__What you should do__
Beginning at the line that contains "pink fish: 0 -> 1", transcribe the remaining lines of the listing exactly; include the final line and omit everything before.

##### Records for this task #####

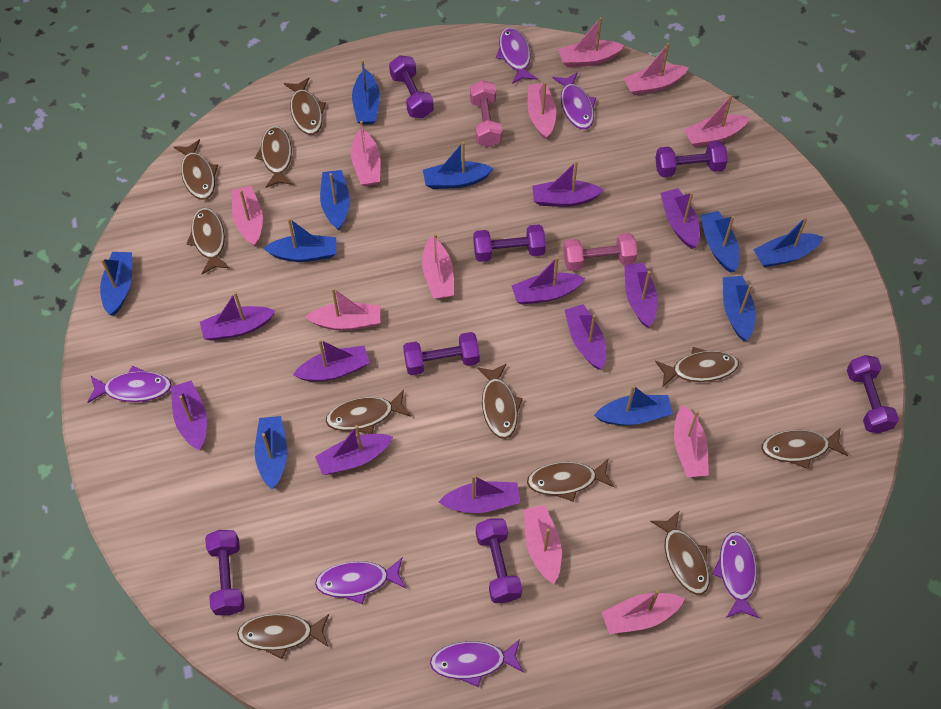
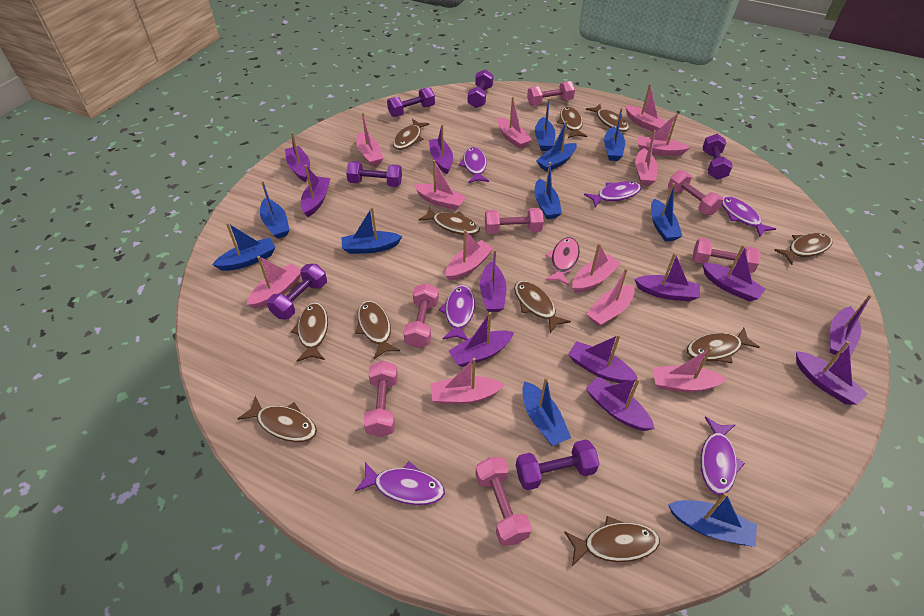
pink boat: 11 -> 12
pink dumbbell: 2 -> 7
pink fish: 0 -> 1
purple boat: 10 -> 11
purple dumbbell: 7 -> 6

#####

__Written response__
pink fish: 0 -> 1
purple boat: 10 -> 11
purple dumbbell: 7 -> 6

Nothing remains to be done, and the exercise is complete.